> **YOUR OBJECTIVE**: Output an exact reproduction of the data.

++++++

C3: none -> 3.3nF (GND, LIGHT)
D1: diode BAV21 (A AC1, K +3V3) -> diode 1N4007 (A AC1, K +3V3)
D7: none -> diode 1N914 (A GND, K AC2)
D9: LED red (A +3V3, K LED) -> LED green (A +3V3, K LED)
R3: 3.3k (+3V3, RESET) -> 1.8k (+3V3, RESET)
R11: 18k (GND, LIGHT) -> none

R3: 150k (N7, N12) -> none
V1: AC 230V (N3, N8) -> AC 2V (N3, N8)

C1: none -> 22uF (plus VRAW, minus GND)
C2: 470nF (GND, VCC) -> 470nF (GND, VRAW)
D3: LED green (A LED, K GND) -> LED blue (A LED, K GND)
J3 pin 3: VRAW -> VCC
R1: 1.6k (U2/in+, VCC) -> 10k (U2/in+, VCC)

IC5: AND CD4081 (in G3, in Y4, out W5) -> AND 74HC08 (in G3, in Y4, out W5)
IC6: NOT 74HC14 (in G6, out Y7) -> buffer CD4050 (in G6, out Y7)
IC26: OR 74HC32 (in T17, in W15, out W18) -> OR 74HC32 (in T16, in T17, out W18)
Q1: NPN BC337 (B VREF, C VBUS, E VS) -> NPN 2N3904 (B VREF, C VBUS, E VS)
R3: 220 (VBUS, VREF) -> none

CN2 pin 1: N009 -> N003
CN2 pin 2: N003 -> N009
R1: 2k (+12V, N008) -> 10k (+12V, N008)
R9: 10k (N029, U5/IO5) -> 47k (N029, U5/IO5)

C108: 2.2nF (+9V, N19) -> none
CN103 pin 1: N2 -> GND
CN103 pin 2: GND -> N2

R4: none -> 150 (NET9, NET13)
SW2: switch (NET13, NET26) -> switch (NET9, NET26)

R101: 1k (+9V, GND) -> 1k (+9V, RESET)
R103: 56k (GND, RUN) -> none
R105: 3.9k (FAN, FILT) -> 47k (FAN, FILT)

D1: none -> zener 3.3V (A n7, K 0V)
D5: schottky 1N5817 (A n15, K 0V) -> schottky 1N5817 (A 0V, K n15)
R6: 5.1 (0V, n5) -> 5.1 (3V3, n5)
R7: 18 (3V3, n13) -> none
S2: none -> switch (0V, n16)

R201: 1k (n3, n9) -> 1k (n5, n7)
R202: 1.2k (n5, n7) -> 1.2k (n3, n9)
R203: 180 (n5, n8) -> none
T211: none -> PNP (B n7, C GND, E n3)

++++++

> **TASK ANSWER**:
C3: none -> 3.3nF (GND, LIGHT)
D1: diode BAV21 (A AC1, K +3V3) -> diode 1N4007 (A AC1, K +3V3)
D7: none -> diode 1N914 (A GND, K AC2)
D9: LED red (A +3V3, K LED) -> LED green (A +3V3, K LED)
R3: 3.3k (+3V3, RESET) -> 1.8k (+3V3, RESET)
R11: 18k (GND, LIGHT) -> none

R3: 150k (N7, N12) -> none
V1: AC 230V (N3, N8) -> AC 2V (N3, N8)

C1: none -> 22uF (plus VRAW, minus GND)
C2: 470nF (GND, VCC) -> 470nF (GND, VRAW)
D3: LED green (A LED, K GND) -> LED blue (A LED, K GND)
J3 pin 3: VRAW -> VCC
R1: 1.6k (U2/in+, VCC) -> 10k (U2/in+, VCC)

IC5: AND CD4081 (in G3, in Y4, out W5) -> AND 74HC08 (in G3, in Y4, out W5)
IC6: NOT 74HC14 (in G6, out Y7) -> buffer CD4050 (in G6, out Y7)
IC26: OR 74HC32 (in T17, in W15, out W18) -> OR 74HC32 (in T16, in T17, out W18)
Q1: NPN BC337 (B VREF, C VBUS, E VS) -> NPN 2N3904 (B VREF, C VBUS, E VS)
R3: 220 (VBUS, VREF) -> none

CN2 pin 1: N009 -> N003
CN2 pin 2: N003 -> N009
R1: 2k (+12V, N008) -> 10k (+12V, N008)
R9: 10k (N029, U5/IO5) -> 47k (N029, U5/IO5)

C108: 2.2nF (+9V, N19) -> none
CN103 pin 1: N2 -> GND
CN103 pin 2: GND -> N2

R4: none -> 150 (NET9, NET13)
SW2: switch (NET13, NET26) -> switch (NET9, NET26)

R101: 1k (+9V, GND) -> 1k (+9V, RESET)
R103: 56k (GND, RUN) -> none
R105: 3.9k (FAN, FILT) -> 47k (FAN, FILT)

D1: none -> zener 3.3V (A n7, K 0V)
D5: schottky 1N5817 (A n15, K 0V) -> schottky 1N5817 (A 0V, K n15)
R6: 5.1 (0V, n5) -> 5.1 (3V3, n5)
R7: 18 (3V3, n13) -> none
S2: none -> switch (0V, n16)

R201: 1k (n3, n9) -> 1k (n5, n7)
R202: 1.2k (n5, n7) -> 1.2k (n3, n9)
R203: 180 (n5, n8) -> none
T211: none -> PNP (B n7, C GND, E n3)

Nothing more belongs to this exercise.